# Aim
Please retype every line of the records below word for word, leaving out the lines that mark pictures.

# Extracted information
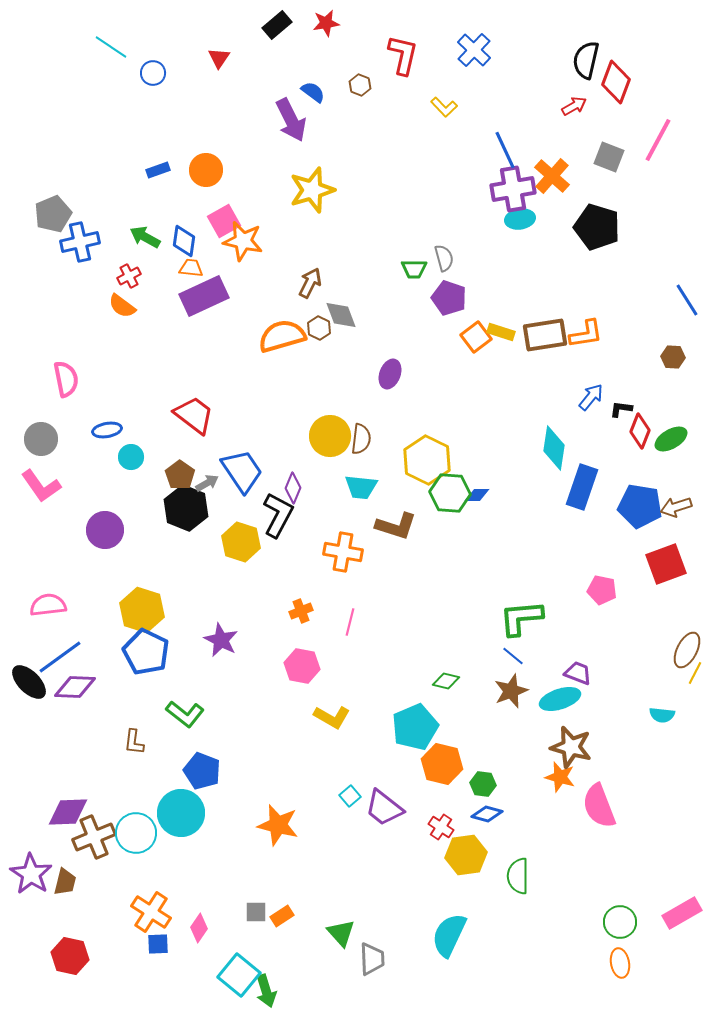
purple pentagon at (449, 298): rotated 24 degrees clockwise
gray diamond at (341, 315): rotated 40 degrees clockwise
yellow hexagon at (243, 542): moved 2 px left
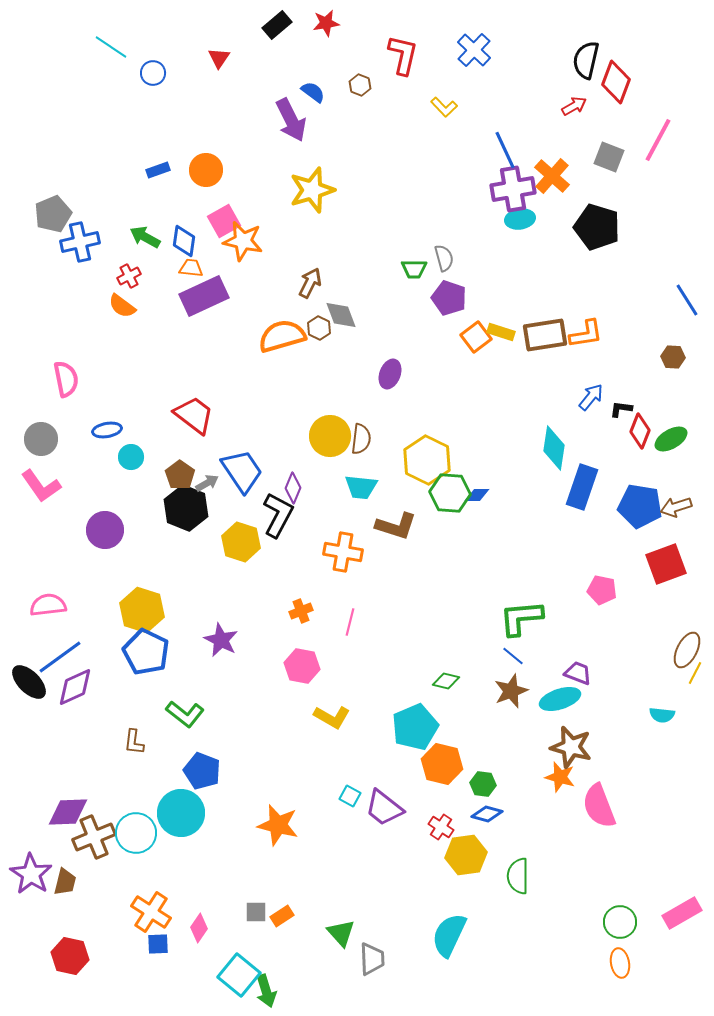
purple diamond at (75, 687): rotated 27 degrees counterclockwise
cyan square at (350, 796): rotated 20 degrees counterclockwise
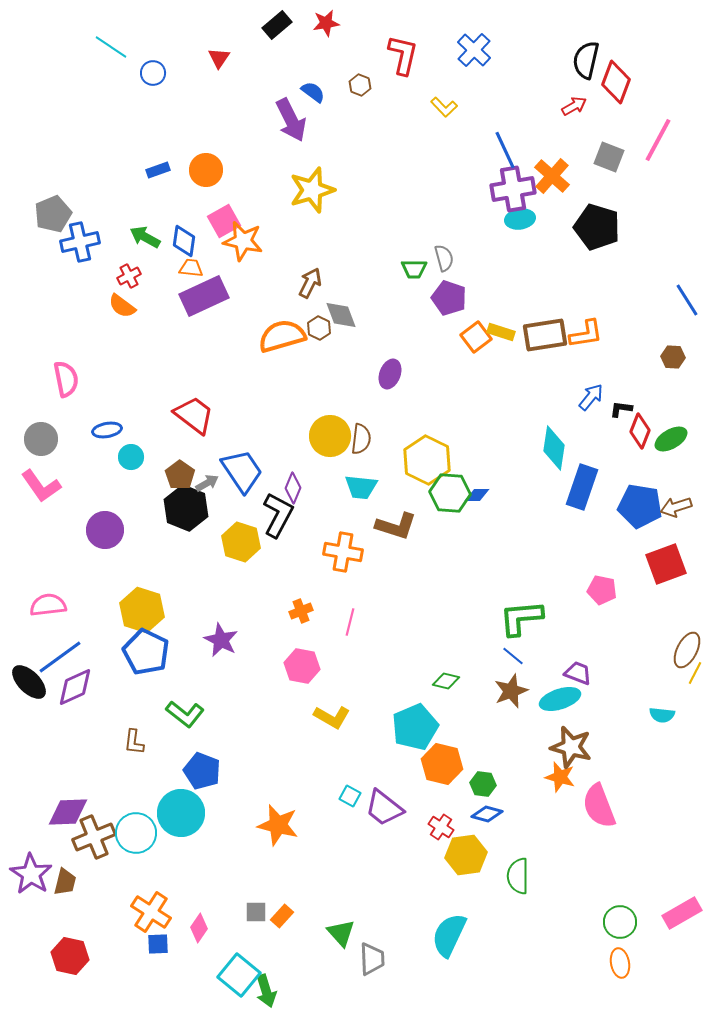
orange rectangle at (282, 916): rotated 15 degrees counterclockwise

# Problem solution
purple pentagon at (449, 298): rotated 24 degrees clockwise
gray diamond at (341, 315): rotated 40 degrees clockwise
yellow hexagon at (243, 542): moved 2 px left
purple diamond at (75, 687): rotated 27 degrees counterclockwise
cyan square at (350, 796): rotated 20 degrees counterclockwise
orange rectangle at (282, 916): rotated 15 degrees counterclockwise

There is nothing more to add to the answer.